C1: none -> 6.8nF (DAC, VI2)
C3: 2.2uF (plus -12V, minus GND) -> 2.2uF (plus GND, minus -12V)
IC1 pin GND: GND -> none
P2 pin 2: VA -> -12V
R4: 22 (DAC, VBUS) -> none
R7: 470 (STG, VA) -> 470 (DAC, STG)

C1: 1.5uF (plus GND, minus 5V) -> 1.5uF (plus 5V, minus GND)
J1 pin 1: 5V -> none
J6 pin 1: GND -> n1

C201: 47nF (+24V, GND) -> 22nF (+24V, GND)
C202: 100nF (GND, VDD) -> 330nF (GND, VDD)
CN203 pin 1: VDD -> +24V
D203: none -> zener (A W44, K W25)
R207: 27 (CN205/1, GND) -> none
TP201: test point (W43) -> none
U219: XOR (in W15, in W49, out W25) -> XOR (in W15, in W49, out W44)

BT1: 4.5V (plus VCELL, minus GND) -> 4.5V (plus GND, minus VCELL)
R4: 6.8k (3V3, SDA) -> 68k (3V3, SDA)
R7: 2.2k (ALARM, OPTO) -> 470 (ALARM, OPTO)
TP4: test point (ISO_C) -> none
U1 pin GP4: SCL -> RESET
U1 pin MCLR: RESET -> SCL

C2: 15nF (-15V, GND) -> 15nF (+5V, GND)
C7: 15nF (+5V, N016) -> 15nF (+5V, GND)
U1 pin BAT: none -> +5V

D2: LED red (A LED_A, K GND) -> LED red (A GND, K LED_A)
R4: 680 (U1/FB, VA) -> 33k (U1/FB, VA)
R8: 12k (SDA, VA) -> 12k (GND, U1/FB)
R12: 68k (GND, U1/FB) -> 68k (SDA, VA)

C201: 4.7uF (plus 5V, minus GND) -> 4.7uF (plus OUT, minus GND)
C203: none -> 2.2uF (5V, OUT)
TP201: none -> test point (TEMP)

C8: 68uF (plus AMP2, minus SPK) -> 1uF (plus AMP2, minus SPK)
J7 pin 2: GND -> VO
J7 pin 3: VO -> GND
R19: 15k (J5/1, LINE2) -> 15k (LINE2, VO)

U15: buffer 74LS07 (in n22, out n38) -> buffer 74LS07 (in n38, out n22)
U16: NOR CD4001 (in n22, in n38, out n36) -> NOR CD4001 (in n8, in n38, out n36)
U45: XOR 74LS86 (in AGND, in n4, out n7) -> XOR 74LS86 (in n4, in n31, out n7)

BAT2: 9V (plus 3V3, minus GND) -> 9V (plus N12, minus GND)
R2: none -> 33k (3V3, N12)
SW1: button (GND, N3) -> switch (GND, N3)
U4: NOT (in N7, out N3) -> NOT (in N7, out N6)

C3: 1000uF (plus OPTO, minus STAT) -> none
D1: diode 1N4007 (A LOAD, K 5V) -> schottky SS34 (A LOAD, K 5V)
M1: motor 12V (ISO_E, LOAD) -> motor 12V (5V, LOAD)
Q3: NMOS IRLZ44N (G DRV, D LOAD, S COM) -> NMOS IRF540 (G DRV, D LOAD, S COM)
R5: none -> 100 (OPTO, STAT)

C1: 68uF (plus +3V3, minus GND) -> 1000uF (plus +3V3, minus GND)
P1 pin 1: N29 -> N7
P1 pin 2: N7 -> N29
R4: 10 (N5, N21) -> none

= = = = =

Each line from the one containing "R12: 68k (GND, U1/FB) -> 68k (SDA, VA)" to the close of the records must appear in the output exactly, and no other line.

R12: 68k (GND, U1/FB) -> 68k (SDA, VA)

C201: 4.7uF (plus 5V, minus GND) -> 4.7uF (plus OUT, minus GND)
C203: none -> 2.2uF (5V, OUT)
TP201: none -> test point (TEMP)

C8: 68uF (plus AMP2, minus SPK) -> 1uF (plus AMP2, minus SPK)
J7 pin 2: GND -> VO
J7 pin 3: VO -> GND
R19: 15k (J5/1, LINE2) -> 15k (LINE2, VO)

U15: buffer 74LS07 (in n22, out n38) -> buffer 74LS07 (in n38, out n22)
U16: NOR CD4001 (in n22, in n38, out n36) -> NOR CD4001 (in n8, in n38, out n36)
U45: XOR 74LS86 (in AGND, in n4, out n7) -> XOR 74LS86 (in n4, in n31, out n7)

BAT2: 9V (plus 3V3, minus GND) -> 9V (plus N12, minus GND)
R2: none -> 33k (3V3, N12)
SW1: button (GND, N3) -> switch (GND, N3)
U4: NOT (in N7, out N3) -> NOT (in N7, out N6)

C3: 1000uF (plus OPTO, minus STAT) -> none
D1: diode 1N4007 (A LOAD, K 5V) -> schottky SS34 (A LOAD, K 5V)
M1: motor 12V (ISO_E, LOAD) -> motor 12V (5V, LOAD)
Q3: NMOS IRLZ44N (G DRV, D LOAD, S COM) -> NMOS IRF540 (G DRV, D LOAD, S COM)
R5: none -> 100 (OPTO, STAT)

C1: 68uF (plus +3V3, minus GND) -> 1000uF (plus +3V3, minus GND)
P1 pin 1: N29 -> N7
P1 pin 2: N7 -> N29
R4: 10 (N5, N21) -> none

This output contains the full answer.